Copy out the data below from the line containing "(182, 239) = (324, 94): black book -> none" to the line containing "(538, 222) = (419, 139): none", both lines included, with all images left out.

▶ **Records shown**:
________

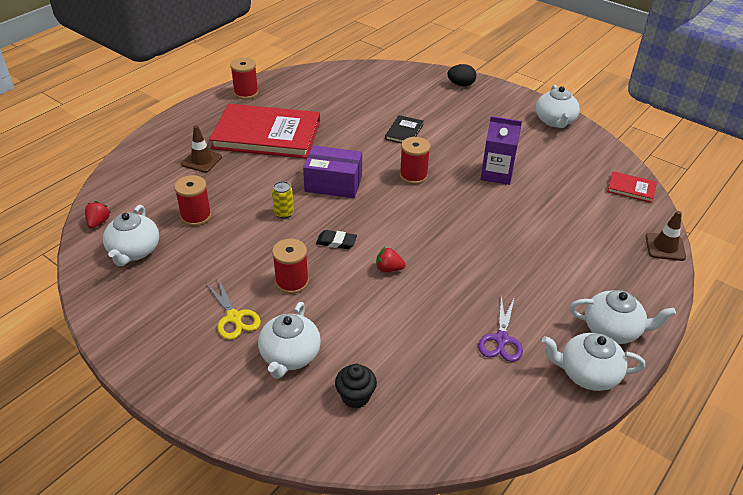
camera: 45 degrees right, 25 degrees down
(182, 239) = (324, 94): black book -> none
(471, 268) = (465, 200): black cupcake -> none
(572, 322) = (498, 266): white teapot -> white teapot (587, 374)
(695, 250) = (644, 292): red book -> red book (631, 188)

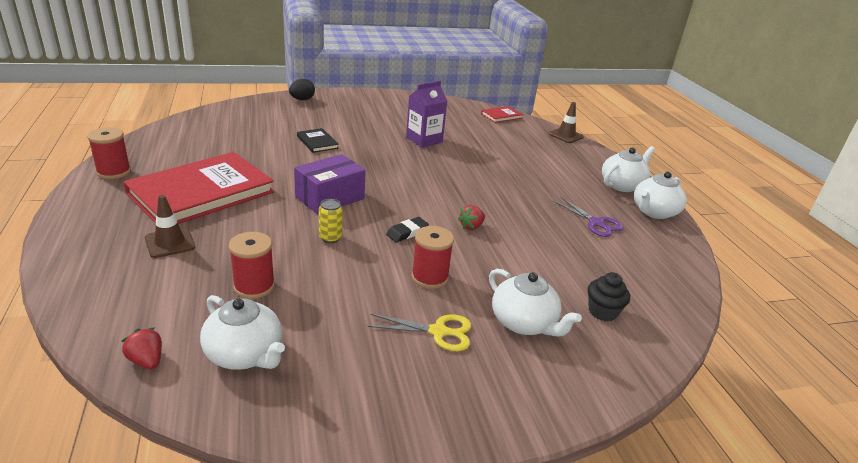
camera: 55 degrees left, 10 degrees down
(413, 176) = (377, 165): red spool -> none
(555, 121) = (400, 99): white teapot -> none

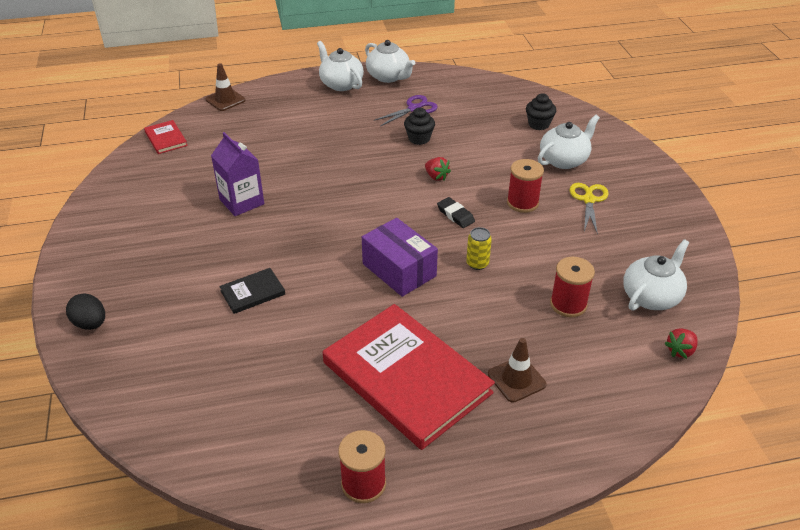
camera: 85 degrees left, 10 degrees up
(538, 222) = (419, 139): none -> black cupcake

________

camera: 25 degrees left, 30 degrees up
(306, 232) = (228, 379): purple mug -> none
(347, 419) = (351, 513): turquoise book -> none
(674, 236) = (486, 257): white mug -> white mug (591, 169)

________

▶ **Expected answer**:
(182, 239) = (324, 94): black book -> none
(471, 268) = (465, 200): black cupcake -> none
(572, 322) = (498, 266): white teapot -> white teapot (587, 374)
(695, 250) = (644, 292): red book -> red book (631, 188)

camera: 55 degrees left, 10 degrees down
(413, 176) = (377, 165): red spool -> none
(555, 121) = (400, 99): white teapot -> none

camera: 85 degrees left, 10 degrees up
(538, 222) = (419, 139): none -> black cupcake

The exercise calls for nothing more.